Exercise prompt: Leave out all images and set down the records exactly as given.

(Stored records)
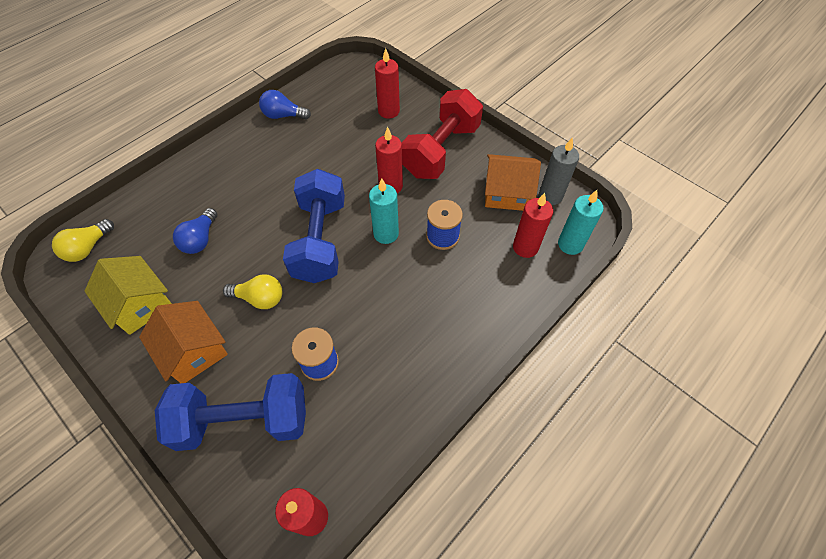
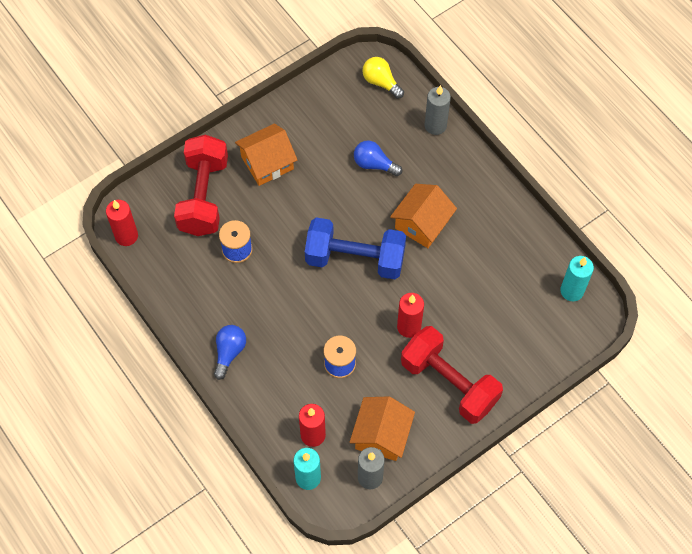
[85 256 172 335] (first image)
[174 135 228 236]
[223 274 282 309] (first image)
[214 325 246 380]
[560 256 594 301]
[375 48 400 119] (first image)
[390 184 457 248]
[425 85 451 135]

Exercise result:
[85 256 172 335] (first image)
[174 135 228 236]
[223 274 282 309] (first image)
[214 325 246 380]
[560 256 594 301]
[375 48 400 119] (first image)
[390 184 457 248]
[425 85 451 135]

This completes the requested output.